• Prompt:
Please pick out and copy each line below that contains the word "lower".

• The data:
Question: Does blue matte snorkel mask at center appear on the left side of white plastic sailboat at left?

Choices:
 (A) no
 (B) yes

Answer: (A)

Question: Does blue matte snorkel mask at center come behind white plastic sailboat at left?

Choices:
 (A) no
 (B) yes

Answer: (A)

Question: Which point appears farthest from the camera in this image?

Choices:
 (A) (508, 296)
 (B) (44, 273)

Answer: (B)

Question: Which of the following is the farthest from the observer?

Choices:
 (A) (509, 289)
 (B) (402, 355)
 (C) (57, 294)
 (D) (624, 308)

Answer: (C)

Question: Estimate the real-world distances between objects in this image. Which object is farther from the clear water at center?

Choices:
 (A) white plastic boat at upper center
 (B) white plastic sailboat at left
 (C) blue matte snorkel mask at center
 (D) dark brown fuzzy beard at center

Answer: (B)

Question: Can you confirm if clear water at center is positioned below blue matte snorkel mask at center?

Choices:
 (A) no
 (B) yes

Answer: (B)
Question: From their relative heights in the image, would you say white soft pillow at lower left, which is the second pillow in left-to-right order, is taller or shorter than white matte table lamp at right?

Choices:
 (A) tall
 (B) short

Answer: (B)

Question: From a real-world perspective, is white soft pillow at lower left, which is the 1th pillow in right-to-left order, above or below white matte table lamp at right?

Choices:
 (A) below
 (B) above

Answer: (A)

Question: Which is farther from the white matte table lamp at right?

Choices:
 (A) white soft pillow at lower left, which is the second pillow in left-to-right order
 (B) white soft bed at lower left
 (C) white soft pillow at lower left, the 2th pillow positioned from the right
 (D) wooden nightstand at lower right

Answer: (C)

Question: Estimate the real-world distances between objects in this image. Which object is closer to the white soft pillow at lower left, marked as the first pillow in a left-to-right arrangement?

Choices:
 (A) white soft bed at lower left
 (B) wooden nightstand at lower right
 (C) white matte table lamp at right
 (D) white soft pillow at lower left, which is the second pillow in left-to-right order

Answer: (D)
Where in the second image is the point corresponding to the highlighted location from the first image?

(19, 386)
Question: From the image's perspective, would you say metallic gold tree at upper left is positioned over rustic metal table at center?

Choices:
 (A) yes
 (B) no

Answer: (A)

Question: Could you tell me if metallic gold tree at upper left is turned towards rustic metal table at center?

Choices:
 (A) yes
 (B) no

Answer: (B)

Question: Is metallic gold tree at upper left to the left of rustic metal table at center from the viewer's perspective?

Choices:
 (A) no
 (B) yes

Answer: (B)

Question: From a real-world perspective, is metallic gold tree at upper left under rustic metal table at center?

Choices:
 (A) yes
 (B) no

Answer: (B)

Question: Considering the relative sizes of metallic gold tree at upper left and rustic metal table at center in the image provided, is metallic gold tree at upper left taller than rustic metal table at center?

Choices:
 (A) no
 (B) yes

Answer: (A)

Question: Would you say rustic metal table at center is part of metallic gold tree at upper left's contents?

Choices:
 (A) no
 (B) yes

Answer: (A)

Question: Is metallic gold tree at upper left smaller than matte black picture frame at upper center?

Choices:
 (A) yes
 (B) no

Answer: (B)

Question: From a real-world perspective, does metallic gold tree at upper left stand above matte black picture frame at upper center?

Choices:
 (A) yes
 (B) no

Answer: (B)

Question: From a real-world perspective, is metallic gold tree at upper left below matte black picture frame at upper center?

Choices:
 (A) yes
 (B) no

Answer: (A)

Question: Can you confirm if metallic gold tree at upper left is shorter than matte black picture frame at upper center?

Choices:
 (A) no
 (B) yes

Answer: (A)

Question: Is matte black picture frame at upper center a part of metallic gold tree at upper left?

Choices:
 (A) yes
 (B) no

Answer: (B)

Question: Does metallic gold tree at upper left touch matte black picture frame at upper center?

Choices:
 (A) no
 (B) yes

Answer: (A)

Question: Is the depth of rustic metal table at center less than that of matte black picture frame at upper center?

• Task solution:
Question: From their relative heights in the image, would you say white soft pillow at lower left, which is the second pillow in left-to-right order, is taller or shorter than white matte table lamp at right?
Question: From a real-world perspective, is white soft pillow at lower left, which is the 1th pillow in right-to-left order, above or below white matte table lamp at right?
 (A) white soft pillow at lower left, which is the second pillow in left-to-right order
 (B) white soft bed at lower left
 (C) white soft pillow at lower left, the 2th pillow positioned from the right
 (D) wooden nightstand at lower right
Question: Estimate the real-world distances between objects in this image. Which object is closer to the white soft pillow at lower left, marked as the first pillow in a left-to-right arrangement?
 (A) white soft bed at lower left
 (B) wooden nightstand at lower right
 (D) white soft pillow at lower left, which is the second pillow in left-to-right order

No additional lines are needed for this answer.